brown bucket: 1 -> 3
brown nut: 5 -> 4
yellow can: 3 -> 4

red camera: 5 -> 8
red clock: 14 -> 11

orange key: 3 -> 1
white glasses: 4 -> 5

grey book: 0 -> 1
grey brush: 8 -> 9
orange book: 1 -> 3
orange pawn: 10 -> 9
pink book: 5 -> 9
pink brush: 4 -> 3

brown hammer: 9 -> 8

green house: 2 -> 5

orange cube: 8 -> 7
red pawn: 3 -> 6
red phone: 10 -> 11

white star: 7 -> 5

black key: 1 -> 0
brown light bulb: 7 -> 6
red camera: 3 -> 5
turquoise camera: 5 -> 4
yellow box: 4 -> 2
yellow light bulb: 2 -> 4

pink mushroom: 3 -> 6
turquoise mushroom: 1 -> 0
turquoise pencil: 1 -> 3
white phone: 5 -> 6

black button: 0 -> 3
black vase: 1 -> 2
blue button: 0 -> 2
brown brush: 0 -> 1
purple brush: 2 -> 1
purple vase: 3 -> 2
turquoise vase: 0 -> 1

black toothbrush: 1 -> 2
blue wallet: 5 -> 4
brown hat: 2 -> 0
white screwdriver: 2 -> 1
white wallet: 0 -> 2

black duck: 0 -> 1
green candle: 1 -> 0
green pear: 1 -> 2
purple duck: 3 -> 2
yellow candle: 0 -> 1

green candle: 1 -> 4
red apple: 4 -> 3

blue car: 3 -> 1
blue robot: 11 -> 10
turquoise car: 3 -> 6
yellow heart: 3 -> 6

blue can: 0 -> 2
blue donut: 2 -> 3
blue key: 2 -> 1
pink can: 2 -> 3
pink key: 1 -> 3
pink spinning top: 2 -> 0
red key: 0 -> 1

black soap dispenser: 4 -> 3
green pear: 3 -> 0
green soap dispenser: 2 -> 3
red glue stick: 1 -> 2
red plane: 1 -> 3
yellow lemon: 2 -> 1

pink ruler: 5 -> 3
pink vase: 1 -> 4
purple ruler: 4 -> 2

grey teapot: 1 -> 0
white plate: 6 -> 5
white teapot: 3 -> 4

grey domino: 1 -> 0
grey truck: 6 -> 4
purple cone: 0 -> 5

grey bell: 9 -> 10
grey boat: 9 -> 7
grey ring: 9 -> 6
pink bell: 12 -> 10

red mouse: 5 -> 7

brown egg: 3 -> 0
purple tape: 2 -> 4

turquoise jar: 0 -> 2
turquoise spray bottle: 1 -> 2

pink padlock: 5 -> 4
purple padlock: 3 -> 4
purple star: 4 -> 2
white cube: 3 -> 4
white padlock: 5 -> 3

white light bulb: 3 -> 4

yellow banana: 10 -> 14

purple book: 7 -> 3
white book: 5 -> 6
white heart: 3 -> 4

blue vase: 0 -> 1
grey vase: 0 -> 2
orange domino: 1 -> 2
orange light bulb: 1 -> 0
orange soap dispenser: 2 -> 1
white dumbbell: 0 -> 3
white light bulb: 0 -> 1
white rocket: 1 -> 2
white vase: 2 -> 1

- - - - -

▶ THE TASK
The entries above hold a line with "brown brush: 0 -> 1" and a later line with "red key: 0 -> 1". Write out exactly those lines and all lines between, nothing more.

▶ OUTPUT FOR THIS EXERCISE
brown brush: 0 -> 1
purple brush: 2 -> 1
purple vase: 3 -> 2
turquoise vase: 0 -> 1

black toothbrush: 1 -> 2
blue wallet: 5 -> 4
brown hat: 2 -> 0
white screwdriver: 2 -> 1
white wallet: 0 -> 2

black duck: 0 -> 1
green candle: 1 -> 0
green pear: 1 -> 2
purple duck: 3 -> 2
yellow candle: 0 -> 1

green candle: 1 -> 4
red apple: 4 -> 3

blue car: 3 -> 1
blue robot: 11 -> 10
turquoise car: 3 -> 6
yellow heart: 3 -> 6

blue can: 0 -> 2
blue donut: 2 -> 3
blue key: 2 -> 1
pink can: 2 -> 3
pink key: 1 -> 3
pink spinning top: 2 -> 0
red key: 0 -> 1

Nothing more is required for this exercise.